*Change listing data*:
=====
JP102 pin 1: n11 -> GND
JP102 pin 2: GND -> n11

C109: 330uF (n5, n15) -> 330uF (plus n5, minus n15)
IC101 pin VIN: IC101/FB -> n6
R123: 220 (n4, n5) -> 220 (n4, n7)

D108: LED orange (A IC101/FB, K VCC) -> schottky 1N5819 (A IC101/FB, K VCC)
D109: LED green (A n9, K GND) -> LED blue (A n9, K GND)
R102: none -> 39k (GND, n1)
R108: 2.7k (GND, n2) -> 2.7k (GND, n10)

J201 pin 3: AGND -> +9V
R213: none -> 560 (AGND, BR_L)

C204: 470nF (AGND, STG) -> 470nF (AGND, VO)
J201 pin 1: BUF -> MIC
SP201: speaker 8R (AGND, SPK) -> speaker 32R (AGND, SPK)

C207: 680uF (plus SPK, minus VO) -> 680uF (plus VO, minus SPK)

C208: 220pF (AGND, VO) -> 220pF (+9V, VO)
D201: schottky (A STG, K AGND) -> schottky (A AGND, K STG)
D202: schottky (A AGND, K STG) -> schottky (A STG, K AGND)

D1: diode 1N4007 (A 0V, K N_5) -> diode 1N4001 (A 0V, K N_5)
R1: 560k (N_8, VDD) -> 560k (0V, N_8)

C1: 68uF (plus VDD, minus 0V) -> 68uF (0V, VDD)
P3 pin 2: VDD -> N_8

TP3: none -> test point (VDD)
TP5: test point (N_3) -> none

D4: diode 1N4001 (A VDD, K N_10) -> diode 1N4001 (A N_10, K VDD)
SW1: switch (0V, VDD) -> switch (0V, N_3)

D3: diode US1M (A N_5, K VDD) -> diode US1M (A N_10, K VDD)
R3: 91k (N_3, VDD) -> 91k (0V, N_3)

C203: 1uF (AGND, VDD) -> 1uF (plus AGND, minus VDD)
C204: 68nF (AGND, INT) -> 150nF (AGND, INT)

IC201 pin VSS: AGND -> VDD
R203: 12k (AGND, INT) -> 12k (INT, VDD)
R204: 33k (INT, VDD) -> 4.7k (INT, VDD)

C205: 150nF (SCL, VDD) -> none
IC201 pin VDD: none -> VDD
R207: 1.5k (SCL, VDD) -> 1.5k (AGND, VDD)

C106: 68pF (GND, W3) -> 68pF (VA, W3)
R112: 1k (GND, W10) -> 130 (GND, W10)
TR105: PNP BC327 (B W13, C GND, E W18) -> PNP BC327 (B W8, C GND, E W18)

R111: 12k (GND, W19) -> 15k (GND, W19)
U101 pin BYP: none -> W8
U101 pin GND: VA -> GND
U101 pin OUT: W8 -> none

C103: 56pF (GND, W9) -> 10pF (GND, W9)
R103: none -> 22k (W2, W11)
=====
*Work task*: The entries above hold a line with "R213: none -> 560 (AGND, BR_L)" and a later line with "R112: 1k (GND, W10) -> 130 (GND, W10)". Write out exactly those lines and all lines between, nothing more.

*Exercise result*:
R213: none -> 560 (AGND, BR_L)

C204: 470nF (AGND, STG) -> 470nF (AGND, VO)
J201 pin 1: BUF -> MIC
SP201: speaker 8R (AGND, SPK) -> speaker 32R (AGND, SPK)

C207: 680uF (plus SPK, minus VO) -> 680uF (plus VO, minus SPK)

C208: 220pF (AGND, VO) -> 220pF (+9V, VO)
D201: schottky (A STG, K AGND) -> schottky (A AGND, K STG)
D202: schottky (A AGND, K STG) -> schottky (A STG, K AGND)

D1: diode 1N4007 (A 0V, K N_5) -> diode 1N4001 (A 0V, K N_5)
R1: 560k (N_8, VDD) -> 560k (0V, N_8)

C1: 68uF (plus VDD, minus 0V) -> 68uF (0V, VDD)
P3 pin 2: VDD -> N_8

TP3: none -> test point (VDD)
TP5: test point (N_3) -> none

D4: diode 1N4001 (A VDD, K N_10) -> diode 1N4001 (A N_10, K VDD)
SW1: switch (0V, VDD) -> switch (0V, N_3)

D3: diode US1M (A N_5, K VDD) -> diode US1M (A N_10, K VDD)
R3: 91k (N_3, VDD) -> 91k (0V, N_3)

C203: 1uF (AGND, VDD) -> 1uF (plus AGND, minus VDD)
C204: 68nF (AGND, INT) -> 150nF (AGND, INT)

IC201 pin VSS: AGND -> VDD
R203: 12k (AGND, INT) -> 12k (INT, VDD)
R204: 33k (INT, VDD) -> 4.7k (INT, VDD)

C205: 150nF (SCL, VDD) -> none
IC201 pin VDD: none -> VDD
R207: 1.5k (SCL, VDD) -> 1.5k (AGND, VDD)

C106: 68pF (GND, W3) -> 68pF (VA, W3)
R112: 1k (GND, W10) -> 130 (GND, W10)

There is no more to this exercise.